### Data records
-- -- --

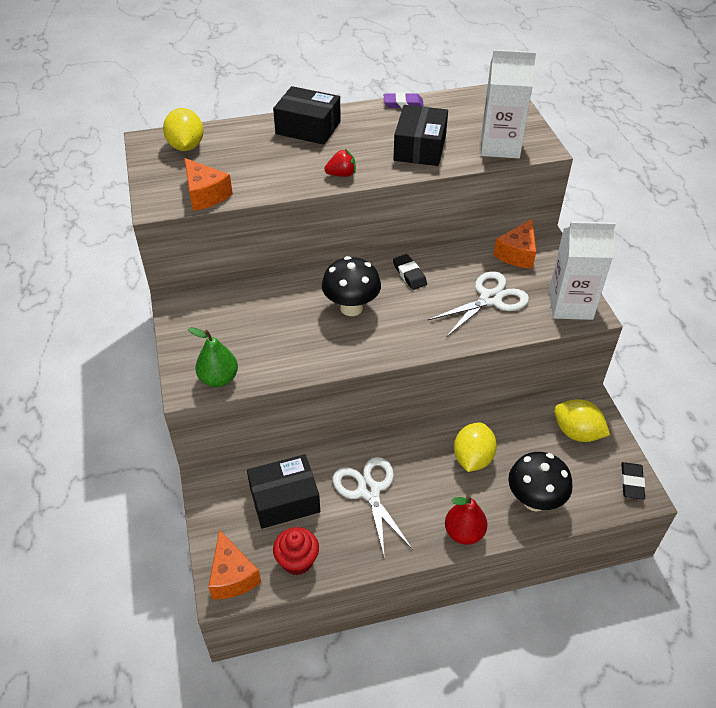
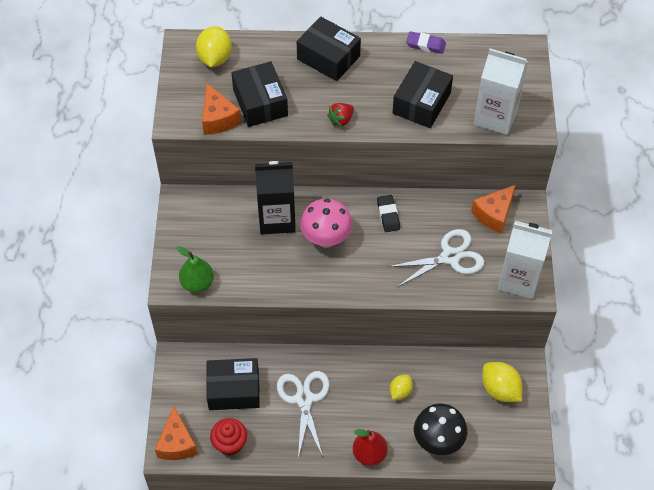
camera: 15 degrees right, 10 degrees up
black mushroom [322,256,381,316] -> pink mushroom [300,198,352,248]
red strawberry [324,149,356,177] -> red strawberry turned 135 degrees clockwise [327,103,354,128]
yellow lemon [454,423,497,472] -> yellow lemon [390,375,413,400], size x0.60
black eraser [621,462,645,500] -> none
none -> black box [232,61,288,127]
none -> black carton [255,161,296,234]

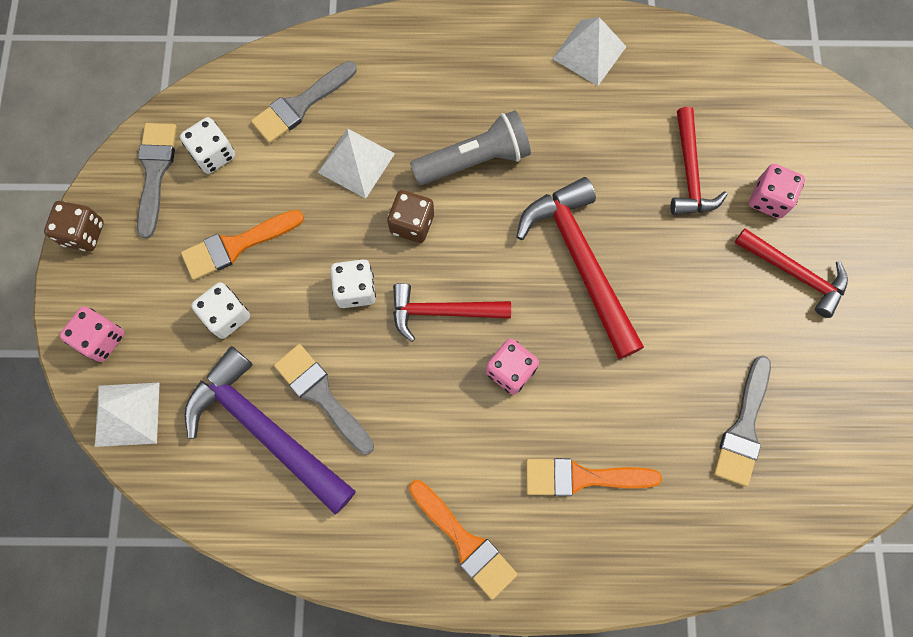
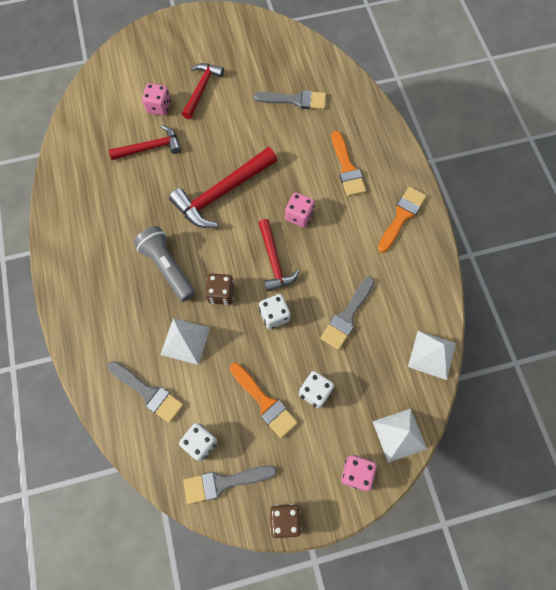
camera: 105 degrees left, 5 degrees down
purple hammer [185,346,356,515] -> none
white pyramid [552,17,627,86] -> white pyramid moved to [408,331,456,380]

-- -- --

### REQUIRED ACTION
In repeating the entries, exclude the pictures and alter nothing else.

### SOLUTION TO THE EXERCISE
camera: 15 degrees right, 10 degrees up
black mushroom [322,256,381,316] -> pink mushroom [300,198,352,248]
red strawberry [324,149,356,177] -> red strawberry turned 135 degrees clockwise [327,103,354,128]
yellow lemon [454,423,497,472] -> yellow lemon [390,375,413,400], size x0.60
black eraser [621,462,645,500] -> none
none -> black box [232,61,288,127]
none -> black carton [255,161,296,234]

camera: 105 degrees left, 5 degrees down
purple hammer [185,346,356,515] -> none
white pyramid [552,17,627,86] -> white pyramid moved to [408,331,456,380]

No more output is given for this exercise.